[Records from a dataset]

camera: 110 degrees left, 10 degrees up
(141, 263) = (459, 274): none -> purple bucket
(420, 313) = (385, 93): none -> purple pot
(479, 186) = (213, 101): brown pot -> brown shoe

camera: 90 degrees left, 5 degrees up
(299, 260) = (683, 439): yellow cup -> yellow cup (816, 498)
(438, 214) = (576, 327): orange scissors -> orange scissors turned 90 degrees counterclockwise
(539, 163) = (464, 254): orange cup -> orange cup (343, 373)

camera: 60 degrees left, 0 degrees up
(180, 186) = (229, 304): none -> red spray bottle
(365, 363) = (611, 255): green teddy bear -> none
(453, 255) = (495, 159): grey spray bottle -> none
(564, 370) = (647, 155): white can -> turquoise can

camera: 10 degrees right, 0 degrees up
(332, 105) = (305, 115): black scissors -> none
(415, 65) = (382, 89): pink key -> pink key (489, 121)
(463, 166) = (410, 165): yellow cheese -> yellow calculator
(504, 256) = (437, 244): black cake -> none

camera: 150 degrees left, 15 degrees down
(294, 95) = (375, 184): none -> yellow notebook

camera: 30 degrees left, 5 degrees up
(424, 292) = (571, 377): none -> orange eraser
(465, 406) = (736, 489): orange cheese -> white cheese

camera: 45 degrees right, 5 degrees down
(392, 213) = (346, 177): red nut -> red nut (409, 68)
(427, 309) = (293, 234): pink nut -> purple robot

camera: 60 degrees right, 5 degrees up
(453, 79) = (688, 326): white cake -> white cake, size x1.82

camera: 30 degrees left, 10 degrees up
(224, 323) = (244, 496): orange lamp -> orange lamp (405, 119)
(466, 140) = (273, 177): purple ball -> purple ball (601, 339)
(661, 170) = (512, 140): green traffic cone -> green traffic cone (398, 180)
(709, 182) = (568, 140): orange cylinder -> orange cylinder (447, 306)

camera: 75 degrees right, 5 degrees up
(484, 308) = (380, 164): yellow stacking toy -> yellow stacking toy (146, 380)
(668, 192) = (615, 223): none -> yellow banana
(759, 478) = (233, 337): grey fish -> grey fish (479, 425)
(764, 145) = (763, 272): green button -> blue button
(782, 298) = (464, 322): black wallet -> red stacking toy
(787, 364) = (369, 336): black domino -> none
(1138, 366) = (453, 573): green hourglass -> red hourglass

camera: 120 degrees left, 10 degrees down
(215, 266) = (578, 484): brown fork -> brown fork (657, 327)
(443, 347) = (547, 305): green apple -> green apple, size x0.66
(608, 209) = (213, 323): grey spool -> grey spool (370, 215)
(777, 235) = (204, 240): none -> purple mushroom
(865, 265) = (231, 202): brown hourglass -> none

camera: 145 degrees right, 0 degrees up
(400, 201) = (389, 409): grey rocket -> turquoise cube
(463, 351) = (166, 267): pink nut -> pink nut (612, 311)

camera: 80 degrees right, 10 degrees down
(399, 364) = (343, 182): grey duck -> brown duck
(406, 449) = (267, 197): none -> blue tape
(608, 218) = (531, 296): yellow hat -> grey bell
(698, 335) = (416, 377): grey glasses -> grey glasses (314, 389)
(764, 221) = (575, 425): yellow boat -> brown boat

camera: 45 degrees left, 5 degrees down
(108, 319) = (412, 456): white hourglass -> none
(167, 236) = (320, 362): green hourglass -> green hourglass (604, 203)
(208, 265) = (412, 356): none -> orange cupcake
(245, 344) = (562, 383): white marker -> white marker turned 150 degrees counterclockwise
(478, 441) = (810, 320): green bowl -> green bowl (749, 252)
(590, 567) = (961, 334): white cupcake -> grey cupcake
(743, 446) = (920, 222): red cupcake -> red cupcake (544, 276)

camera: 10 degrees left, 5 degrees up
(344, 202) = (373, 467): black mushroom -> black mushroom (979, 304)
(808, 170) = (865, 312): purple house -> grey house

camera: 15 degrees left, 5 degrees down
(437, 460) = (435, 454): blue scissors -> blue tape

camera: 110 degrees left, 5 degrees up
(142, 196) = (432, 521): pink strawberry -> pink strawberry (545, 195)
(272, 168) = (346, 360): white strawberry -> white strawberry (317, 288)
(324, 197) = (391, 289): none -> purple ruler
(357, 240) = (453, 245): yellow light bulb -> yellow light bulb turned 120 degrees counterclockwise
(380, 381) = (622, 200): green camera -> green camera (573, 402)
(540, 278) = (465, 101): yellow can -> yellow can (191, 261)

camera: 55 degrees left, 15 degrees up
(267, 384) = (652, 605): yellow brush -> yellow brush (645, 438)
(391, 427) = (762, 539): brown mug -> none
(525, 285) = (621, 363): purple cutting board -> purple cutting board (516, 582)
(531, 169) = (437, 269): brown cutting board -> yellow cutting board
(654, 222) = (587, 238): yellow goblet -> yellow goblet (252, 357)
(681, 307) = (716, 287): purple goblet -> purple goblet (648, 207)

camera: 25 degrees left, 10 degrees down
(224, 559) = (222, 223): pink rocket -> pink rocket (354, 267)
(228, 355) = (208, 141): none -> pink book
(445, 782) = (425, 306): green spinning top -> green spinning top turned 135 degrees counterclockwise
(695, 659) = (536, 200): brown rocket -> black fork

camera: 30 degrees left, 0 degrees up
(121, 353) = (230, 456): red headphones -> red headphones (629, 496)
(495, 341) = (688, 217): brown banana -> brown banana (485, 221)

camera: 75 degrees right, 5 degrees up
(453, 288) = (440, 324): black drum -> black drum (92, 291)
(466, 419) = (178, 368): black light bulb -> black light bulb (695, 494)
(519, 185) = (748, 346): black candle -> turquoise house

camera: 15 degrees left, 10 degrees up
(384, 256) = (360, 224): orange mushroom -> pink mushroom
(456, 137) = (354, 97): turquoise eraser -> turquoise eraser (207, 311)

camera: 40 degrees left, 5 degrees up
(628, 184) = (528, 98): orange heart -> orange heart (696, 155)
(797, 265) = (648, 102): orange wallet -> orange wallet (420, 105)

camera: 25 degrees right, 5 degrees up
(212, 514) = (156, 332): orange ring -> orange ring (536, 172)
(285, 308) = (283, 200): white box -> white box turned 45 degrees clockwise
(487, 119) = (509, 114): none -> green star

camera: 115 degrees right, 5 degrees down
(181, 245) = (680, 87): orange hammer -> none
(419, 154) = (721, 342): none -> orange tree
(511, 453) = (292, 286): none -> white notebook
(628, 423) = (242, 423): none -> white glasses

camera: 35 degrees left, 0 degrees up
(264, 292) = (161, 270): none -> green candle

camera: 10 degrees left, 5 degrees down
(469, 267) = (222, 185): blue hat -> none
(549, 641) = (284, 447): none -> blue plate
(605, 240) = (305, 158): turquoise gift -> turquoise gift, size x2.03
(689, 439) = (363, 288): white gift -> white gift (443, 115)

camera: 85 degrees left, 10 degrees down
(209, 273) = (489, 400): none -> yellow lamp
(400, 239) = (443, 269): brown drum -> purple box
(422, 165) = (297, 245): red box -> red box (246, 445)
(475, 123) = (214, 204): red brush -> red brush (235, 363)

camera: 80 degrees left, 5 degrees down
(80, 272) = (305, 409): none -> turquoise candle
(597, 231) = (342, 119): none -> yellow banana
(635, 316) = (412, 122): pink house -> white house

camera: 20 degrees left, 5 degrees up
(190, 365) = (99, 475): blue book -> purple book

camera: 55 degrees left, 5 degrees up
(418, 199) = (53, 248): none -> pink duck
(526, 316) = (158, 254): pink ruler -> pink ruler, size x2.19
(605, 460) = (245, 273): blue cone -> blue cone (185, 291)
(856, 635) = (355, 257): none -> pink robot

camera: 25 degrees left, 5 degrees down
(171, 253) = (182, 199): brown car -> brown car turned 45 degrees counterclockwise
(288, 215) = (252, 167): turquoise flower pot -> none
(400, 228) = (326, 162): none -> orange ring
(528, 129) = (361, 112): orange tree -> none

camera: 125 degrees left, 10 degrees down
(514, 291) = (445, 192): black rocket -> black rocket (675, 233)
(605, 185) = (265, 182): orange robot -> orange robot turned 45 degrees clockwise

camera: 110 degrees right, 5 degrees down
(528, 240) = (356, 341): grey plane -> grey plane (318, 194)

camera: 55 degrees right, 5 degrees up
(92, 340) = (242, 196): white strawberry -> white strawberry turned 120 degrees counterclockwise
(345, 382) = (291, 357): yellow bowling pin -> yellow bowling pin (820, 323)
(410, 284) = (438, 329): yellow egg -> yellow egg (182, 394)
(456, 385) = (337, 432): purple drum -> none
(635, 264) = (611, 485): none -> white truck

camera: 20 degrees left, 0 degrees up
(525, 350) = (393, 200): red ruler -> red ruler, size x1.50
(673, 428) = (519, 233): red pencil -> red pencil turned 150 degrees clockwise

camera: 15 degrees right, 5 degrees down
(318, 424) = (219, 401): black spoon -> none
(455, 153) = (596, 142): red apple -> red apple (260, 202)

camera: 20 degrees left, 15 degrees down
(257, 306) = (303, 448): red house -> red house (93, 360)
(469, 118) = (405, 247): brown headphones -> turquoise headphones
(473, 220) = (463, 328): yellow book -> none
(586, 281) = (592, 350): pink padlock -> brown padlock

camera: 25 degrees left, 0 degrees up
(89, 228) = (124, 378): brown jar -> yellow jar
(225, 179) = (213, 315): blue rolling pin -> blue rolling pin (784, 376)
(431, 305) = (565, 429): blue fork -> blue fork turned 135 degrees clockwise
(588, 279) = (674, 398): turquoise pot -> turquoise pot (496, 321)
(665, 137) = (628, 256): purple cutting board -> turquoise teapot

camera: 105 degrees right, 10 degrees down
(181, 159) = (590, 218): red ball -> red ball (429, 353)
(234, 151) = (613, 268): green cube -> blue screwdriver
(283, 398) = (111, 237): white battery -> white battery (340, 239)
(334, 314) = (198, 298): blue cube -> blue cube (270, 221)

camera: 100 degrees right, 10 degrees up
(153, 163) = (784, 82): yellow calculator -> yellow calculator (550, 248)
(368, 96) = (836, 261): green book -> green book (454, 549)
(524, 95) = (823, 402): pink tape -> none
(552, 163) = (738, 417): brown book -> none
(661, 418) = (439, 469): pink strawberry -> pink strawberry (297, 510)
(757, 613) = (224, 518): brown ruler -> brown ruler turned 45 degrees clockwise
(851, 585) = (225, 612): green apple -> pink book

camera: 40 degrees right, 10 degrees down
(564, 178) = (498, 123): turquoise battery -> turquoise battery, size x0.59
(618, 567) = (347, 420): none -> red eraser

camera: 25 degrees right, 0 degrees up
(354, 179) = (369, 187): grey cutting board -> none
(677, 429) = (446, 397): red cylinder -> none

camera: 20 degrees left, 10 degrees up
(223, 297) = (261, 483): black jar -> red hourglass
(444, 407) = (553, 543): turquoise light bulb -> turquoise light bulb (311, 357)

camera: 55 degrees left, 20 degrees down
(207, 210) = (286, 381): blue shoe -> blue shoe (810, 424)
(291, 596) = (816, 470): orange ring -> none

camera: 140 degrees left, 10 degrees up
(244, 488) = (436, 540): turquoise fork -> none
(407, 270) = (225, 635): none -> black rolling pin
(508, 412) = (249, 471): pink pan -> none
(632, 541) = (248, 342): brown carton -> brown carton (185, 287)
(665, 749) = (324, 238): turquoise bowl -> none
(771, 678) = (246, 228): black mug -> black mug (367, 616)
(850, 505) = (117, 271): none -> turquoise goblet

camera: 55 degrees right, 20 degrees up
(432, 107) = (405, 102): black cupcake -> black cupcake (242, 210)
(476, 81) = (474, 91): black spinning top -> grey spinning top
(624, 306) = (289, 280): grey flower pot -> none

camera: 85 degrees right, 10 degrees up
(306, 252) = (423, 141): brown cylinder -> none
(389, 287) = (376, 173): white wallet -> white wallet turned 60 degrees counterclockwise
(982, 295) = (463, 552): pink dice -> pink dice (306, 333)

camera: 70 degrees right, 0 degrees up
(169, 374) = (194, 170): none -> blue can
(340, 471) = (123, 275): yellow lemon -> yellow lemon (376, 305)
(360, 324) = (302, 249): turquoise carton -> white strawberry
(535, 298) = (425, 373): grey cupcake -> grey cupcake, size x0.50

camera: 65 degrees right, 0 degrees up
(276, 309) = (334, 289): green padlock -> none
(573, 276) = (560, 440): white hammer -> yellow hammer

_Prompt_
Please return only the lines above, starting at the line that has "(299, 260) = (683, 439): yellow" and ending at the line that has "(564, 370) = (647, 155): white", keeping both and leaving each one unchanged.

_Exercise solution_
(299, 260) = (683, 439): yellow cup -> yellow cup (816, 498)
(438, 214) = (576, 327): orange scissors -> orange scissors turned 90 degrees counterclockwise
(539, 163) = (464, 254): orange cup -> orange cup (343, 373)

camera: 60 degrees left, 0 degrees up
(180, 186) = (229, 304): none -> red spray bottle
(365, 363) = (611, 255): green teddy bear -> none
(453, 255) = (495, 159): grey spray bottle -> none
(564, 370) = (647, 155): white can -> turquoise can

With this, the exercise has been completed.